Exercise objective:
Extract each line from the entries below that contains the word "blue".

Dataset records:
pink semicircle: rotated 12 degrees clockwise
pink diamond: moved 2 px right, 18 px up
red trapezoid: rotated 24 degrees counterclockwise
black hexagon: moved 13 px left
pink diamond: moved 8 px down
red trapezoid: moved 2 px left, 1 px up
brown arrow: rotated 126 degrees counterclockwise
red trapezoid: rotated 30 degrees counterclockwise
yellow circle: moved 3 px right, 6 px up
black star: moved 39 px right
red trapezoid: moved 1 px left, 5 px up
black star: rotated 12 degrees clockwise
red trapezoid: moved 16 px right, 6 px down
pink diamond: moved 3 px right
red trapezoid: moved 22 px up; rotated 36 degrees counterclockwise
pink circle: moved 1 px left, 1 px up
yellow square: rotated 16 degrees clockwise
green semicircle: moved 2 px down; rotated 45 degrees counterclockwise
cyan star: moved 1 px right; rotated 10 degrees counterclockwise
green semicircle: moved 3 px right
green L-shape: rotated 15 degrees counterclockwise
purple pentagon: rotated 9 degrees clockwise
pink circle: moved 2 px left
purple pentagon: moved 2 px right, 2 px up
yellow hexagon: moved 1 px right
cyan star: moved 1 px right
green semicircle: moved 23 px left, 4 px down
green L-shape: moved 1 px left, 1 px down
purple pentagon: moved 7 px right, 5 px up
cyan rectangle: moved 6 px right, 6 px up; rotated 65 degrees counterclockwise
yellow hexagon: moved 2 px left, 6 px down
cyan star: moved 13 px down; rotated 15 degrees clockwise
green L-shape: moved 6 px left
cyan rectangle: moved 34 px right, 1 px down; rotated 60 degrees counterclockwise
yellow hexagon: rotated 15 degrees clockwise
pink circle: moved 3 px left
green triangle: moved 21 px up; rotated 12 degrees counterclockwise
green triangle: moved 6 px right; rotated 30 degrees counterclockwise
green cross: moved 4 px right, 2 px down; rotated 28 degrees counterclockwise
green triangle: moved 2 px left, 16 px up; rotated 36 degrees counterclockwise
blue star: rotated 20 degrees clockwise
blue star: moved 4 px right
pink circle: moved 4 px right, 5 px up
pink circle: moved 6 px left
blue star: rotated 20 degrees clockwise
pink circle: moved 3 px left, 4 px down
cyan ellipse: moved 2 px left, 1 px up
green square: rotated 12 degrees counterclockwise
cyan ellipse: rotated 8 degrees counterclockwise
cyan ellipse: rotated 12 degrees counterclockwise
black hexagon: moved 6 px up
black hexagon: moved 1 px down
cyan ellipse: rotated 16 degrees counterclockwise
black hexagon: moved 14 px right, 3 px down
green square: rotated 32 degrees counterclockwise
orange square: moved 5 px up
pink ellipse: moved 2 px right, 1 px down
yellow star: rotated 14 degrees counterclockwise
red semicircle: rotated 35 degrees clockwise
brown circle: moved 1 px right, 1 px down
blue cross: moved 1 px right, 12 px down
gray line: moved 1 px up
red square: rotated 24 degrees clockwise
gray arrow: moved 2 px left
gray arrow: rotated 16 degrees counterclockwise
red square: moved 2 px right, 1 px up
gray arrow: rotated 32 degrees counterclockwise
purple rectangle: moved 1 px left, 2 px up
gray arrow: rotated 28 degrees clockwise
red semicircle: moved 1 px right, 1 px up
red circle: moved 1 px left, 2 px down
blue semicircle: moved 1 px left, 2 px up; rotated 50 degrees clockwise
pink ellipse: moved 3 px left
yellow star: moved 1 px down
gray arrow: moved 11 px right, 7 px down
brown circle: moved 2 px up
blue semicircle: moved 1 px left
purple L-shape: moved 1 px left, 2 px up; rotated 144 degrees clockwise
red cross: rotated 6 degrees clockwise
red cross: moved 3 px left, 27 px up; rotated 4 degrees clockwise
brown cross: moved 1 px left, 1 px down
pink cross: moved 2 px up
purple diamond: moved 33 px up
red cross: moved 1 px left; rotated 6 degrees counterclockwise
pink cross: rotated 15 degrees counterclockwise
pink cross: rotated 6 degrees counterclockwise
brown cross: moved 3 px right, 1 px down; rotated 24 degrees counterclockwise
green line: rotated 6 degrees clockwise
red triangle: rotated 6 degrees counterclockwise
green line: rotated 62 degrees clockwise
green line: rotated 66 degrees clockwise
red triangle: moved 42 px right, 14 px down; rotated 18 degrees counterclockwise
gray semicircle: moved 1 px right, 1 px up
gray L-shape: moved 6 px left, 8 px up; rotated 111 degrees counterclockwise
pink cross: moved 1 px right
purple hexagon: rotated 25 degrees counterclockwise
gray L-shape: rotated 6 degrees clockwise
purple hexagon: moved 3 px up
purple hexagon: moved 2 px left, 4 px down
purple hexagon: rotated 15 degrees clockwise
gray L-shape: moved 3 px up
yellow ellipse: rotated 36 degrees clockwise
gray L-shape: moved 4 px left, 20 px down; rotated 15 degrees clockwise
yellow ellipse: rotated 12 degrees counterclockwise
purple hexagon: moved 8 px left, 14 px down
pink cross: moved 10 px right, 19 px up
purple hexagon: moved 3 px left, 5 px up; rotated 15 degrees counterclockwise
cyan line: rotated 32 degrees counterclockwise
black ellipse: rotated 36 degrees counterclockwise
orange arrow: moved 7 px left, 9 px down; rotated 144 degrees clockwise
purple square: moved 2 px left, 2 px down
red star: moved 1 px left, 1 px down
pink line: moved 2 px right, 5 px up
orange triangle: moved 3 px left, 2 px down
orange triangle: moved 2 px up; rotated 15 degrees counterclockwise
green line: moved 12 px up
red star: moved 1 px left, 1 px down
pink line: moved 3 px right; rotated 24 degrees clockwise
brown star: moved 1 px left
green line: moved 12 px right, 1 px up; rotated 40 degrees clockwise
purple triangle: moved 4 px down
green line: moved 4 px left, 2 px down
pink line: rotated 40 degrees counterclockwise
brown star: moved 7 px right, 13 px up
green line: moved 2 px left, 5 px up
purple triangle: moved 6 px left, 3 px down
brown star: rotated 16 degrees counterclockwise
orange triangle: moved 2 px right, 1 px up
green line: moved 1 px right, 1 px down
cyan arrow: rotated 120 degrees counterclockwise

Task response:
blue star: rotated 20 degrees clockwise
blue star: moved 4 px right
blue star: rotated 20 degrees clockwise
blue cross: moved 1 px right, 12 px down
blue semicircle: moved 1 px left, 2 px up; rotated 50 degrees clockwise
blue semicircle: moved 1 px left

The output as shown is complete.